## Brief
Count the lines in the material below that contain the string "their", treating uppercase and lowercase as different. Reply with the number only.

## Data for processing
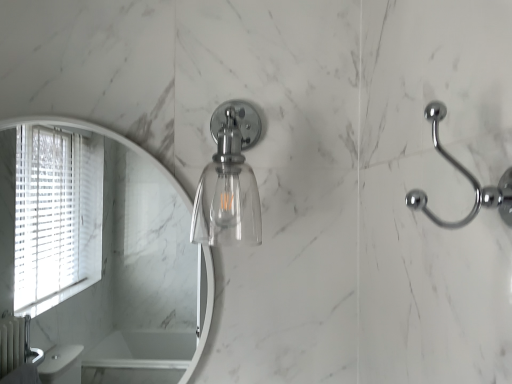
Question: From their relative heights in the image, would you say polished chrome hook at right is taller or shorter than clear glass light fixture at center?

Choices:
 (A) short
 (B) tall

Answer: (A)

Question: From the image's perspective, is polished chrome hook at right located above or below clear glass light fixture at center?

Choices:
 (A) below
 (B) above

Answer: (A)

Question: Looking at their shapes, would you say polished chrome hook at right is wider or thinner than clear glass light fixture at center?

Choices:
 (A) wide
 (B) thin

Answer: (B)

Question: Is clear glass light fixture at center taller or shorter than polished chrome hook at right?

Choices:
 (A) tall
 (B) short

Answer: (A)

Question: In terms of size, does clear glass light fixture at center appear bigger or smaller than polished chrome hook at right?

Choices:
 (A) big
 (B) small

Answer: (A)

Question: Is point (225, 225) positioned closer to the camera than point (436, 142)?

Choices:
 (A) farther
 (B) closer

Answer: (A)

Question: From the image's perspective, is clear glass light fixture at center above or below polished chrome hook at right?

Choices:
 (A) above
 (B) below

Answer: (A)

---

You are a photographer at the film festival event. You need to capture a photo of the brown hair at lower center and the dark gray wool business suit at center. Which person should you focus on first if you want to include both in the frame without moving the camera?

* * *

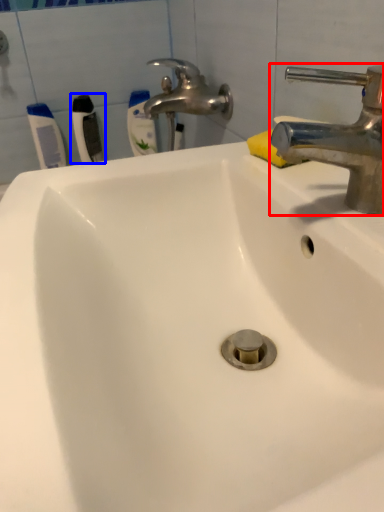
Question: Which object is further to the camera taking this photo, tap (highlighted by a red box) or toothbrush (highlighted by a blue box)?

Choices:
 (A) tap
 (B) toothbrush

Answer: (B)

## Task solution
2